■ Supplied data
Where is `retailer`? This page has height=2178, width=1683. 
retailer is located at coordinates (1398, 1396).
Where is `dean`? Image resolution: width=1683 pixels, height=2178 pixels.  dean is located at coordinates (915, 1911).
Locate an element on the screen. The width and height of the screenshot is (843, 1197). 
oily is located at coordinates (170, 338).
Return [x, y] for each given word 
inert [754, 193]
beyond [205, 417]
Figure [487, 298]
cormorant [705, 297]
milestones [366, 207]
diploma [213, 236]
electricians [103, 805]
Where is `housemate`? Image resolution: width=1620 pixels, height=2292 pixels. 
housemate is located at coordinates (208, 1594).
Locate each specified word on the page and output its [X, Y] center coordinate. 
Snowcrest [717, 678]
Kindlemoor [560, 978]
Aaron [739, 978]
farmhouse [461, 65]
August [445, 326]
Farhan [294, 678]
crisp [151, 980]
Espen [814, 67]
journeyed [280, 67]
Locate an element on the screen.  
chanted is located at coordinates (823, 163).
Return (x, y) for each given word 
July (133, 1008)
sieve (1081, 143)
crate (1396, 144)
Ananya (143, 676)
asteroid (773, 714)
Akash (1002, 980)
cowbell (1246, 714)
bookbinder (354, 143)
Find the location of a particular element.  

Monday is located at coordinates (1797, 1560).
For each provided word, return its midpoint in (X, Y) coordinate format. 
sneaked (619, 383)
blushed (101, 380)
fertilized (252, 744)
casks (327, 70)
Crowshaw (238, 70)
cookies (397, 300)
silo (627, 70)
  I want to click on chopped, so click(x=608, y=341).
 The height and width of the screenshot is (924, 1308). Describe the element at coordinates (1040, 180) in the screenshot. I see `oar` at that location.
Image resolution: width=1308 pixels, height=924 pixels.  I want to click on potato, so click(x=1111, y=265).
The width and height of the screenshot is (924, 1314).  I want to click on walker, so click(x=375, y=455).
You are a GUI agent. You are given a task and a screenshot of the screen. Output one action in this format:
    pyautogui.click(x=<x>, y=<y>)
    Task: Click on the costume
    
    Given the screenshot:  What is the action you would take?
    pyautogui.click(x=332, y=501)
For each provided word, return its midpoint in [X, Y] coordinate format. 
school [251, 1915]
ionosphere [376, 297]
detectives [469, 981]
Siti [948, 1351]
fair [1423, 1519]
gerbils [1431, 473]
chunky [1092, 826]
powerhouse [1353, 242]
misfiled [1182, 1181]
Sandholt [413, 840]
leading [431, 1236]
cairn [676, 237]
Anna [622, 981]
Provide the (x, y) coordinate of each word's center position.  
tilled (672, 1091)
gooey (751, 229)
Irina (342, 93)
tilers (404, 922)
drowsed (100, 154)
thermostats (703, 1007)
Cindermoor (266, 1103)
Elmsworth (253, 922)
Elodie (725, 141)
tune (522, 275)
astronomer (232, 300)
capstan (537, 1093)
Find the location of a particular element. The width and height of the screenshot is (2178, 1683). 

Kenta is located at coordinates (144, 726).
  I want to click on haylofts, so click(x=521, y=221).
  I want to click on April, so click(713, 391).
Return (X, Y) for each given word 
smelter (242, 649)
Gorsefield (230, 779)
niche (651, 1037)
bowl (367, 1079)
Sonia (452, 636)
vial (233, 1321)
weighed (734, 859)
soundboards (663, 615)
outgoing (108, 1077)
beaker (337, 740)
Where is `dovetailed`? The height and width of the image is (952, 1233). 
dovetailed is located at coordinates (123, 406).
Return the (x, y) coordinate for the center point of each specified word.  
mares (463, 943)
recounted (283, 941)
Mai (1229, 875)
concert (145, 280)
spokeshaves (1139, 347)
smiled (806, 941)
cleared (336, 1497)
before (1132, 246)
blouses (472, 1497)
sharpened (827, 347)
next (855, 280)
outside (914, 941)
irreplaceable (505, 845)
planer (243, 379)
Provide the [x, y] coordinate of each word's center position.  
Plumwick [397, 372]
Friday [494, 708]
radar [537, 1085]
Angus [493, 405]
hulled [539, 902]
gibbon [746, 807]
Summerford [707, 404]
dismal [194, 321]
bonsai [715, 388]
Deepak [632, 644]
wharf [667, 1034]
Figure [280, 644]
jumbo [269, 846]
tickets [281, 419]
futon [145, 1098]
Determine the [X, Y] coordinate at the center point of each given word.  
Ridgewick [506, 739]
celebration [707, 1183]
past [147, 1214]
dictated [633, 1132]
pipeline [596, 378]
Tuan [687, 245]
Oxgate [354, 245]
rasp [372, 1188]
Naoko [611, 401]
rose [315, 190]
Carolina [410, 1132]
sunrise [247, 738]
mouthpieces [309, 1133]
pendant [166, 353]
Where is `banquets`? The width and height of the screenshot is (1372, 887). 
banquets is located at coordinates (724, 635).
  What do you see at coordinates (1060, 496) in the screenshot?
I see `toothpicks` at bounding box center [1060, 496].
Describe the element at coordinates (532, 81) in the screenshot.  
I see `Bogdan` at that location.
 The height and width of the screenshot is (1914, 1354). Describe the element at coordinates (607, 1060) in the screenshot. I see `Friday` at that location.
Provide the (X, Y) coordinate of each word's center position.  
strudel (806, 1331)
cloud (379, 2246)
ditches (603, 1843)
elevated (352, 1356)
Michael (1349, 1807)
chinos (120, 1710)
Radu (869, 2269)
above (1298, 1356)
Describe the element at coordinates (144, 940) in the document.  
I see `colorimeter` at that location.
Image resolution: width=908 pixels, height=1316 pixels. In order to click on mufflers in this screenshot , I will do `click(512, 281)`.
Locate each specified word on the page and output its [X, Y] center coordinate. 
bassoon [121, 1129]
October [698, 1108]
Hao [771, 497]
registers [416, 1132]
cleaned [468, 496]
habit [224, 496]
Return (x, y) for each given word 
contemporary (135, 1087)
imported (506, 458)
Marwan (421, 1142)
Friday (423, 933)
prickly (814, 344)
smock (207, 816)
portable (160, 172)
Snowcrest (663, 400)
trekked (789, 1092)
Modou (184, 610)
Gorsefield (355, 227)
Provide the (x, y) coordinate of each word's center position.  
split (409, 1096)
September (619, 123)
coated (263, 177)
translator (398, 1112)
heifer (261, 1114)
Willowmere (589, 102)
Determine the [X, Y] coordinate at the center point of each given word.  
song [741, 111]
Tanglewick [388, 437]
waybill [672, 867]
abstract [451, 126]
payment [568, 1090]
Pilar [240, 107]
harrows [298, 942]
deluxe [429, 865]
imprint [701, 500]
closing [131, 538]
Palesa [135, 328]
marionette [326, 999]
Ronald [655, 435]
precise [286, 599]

■ Requirement
Reproduce the rows verbatim, starting at the line that contains "above (1298, 1356)" and ending after the line that contains "Palesa [135, 328]".

■ Finished answer
above (1298, 1356)
Describe the element at coordinates (144, 940) in the document.  
I see `colorimeter` at that location.
Image resolution: width=908 pixels, height=1316 pixels. In order to click on mufflers in this screenshot , I will do `click(512, 281)`.
Locate each specified word on the page and output its [X, Y] center coordinate. 
bassoon [121, 1129]
October [698, 1108]
Hao [771, 497]
registers [416, 1132]
cleaned [468, 496]
habit [224, 496]
Return (x, y) for each given word 
contemporary (135, 1087)
imported (506, 458)
Marwan (421, 1142)
Friday (423, 933)
prickly (814, 344)
smock (207, 816)
portable (160, 172)
Snowcrest (663, 400)
trekked (789, 1092)
Modou (184, 610)
Gorsefield (355, 227)
Provide the (x, y) coordinate of each word's center position.  
split (409, 1096)
September (619, 123)
coated (263, 177)
translator (398, 1112)
heifer (261, 1114)
Willowmere (589, 102)
Determine the [X, Y] coordinate at the center point of each given word.  
song [741, 111]
Tanglewick [388, 437]
waybill [672, 867]
abstract [451, 126]
payment [568, 1090]
Pilar [240, 107]
harrows [298, 942]
deluxe [429, 865]
imprint [701, 500]
closing [131, 538]
Palesa [135, 328]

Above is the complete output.